= Problem to work on =
The lines to retype run from the one containing "purple hexagon: (510, 384)" through the end of the listing below. Reproduce them exactly, leaving out pictures.

= Data extract =

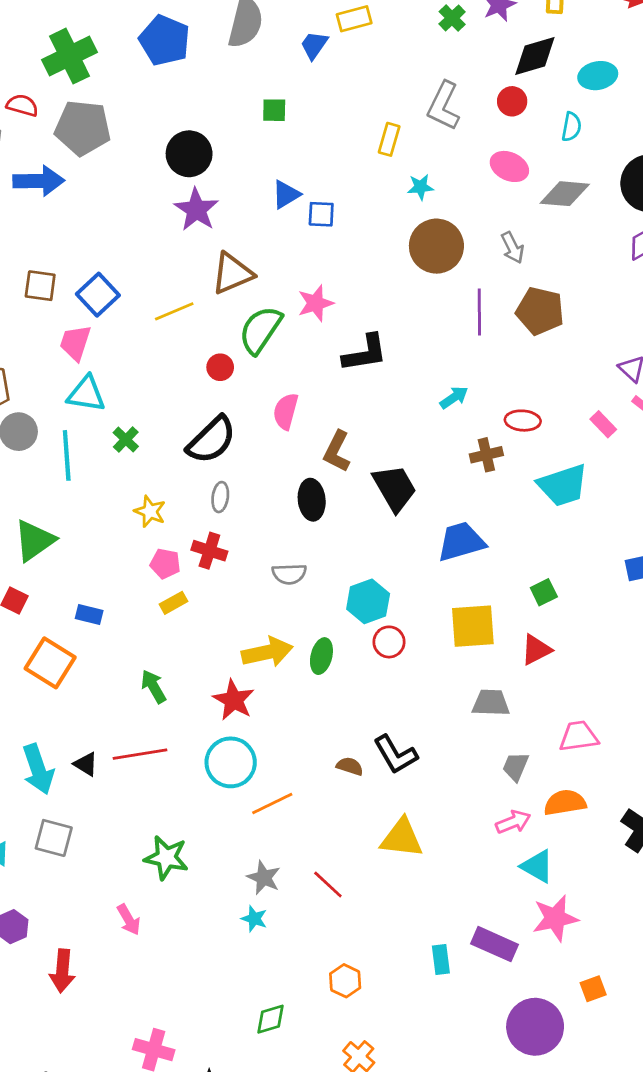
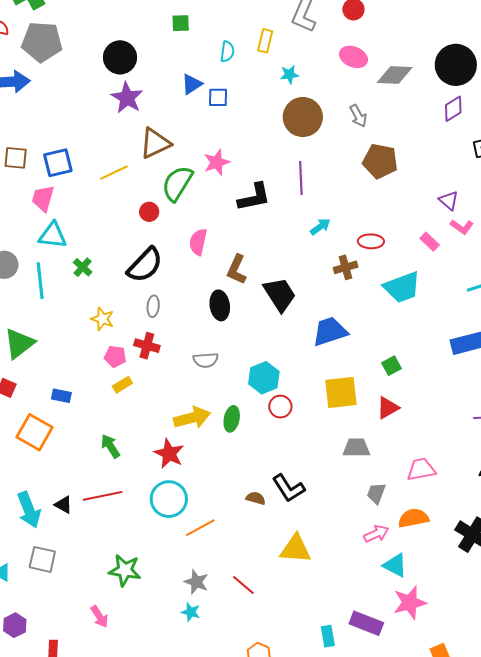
cyan semicircle: (571, 127) -> (227, 51), moved
blue square: (98, 295) -> (58, 163), turned 32
purple line: (479, 312) -> (301, 178), moved

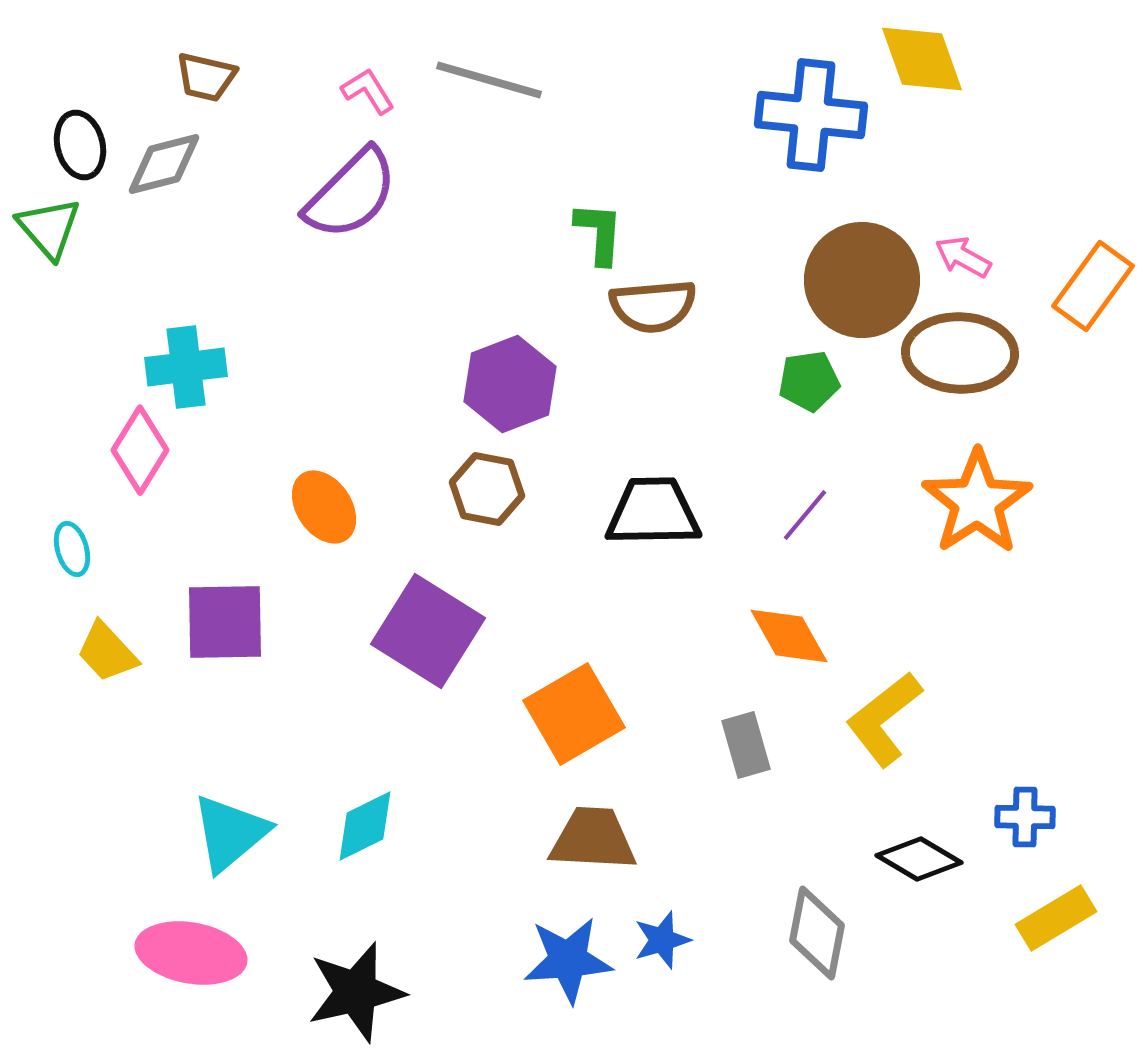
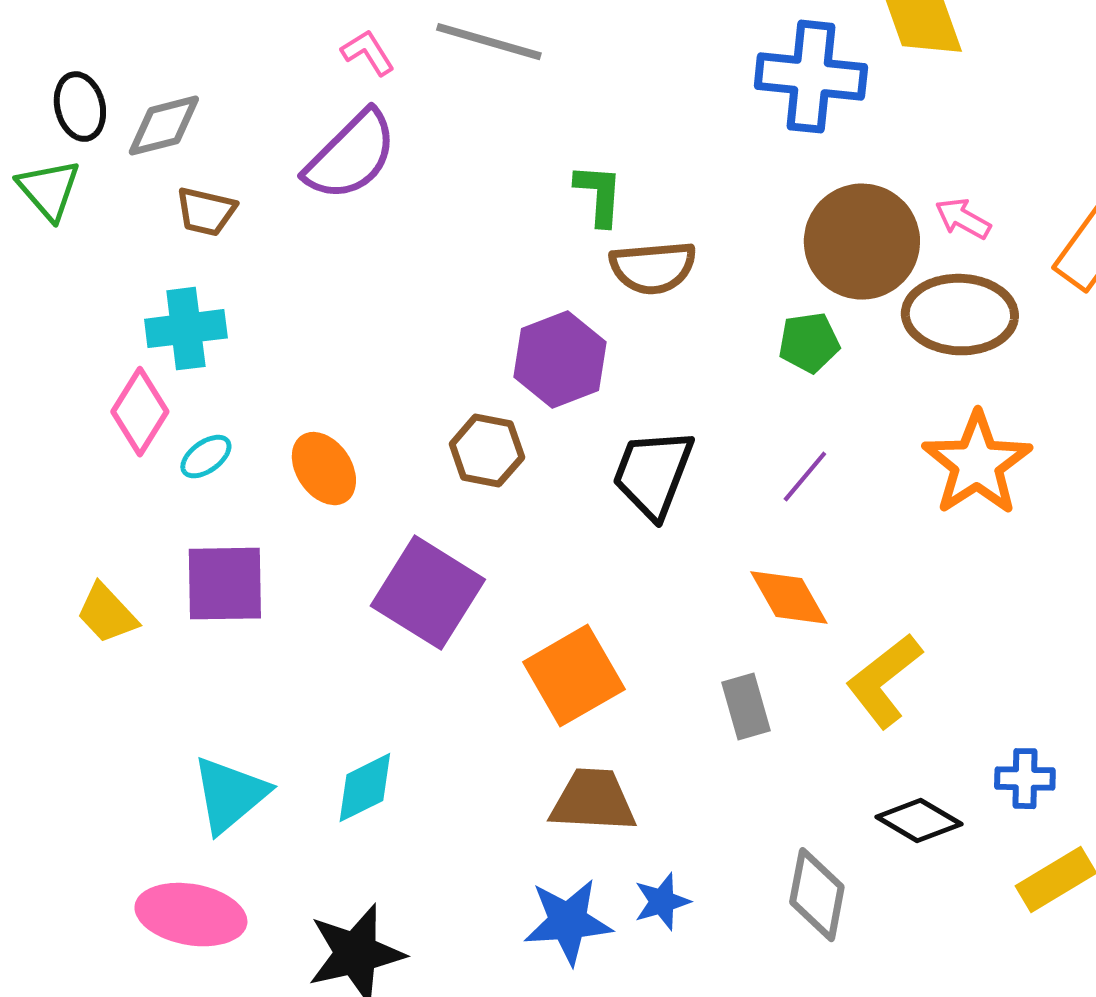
brown trapezoid: (206, 77) -> (206, 212), moved
purple hexagon: (510, 384) -> (560, 360), moved
black trapezoid: (653, 512) -> (653, 474), turned -68
cyan ellipse: (72, 549) -> (206, 457), moved, turned 70

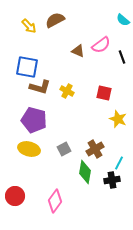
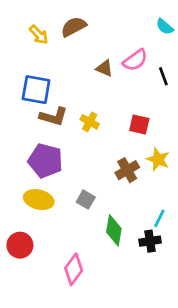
gray square: (64, 149) -> (86, 200), turned -32
brown cross: (95, 149) -> (127, 170), moved
red circle: (15, 196) -> (20, 245), moved

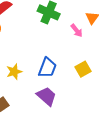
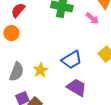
blue trapezoid: (47, 68) -> (72, 60), turned 50

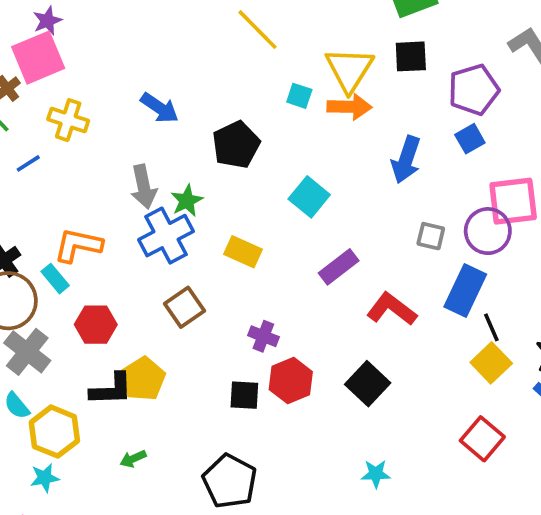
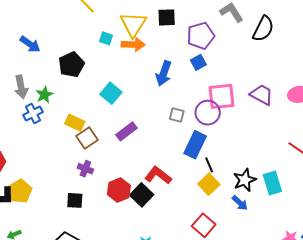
blue cross: (166, 236) -> (33, 114), size x0.7
brown square: (184, 307) -> (87, 138), moved
red L-shape: (392, 309) -> (158, 175), moved
red hexagon: (291, 381) -> (119, 190), moved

= The completed task =
purple hexagon: (510, 384) -> (560, 360), moved
black trapezoid: (653, 512) -> (653, 474), turned -68
cyan ellipse: (72, 549) -> (206, 457), moved, turned 70

gray square: (64, 149) -> (86, 200), turned -32
brown cross: (95, 149) -> (127, 170), moved
red circle: (15, 196) -> (20, 245), moved

blue trapezoid: (47, 68) -> (72, 60), turned 50

blue cross: (166, 236) -> (33, 114), size x0.7
brown square: (184, 307) -> (87, 138), moved
red L-shape: (392, 309) -> (158, 175), moved
red hexagon: (291, 381) -> (119, 190), moved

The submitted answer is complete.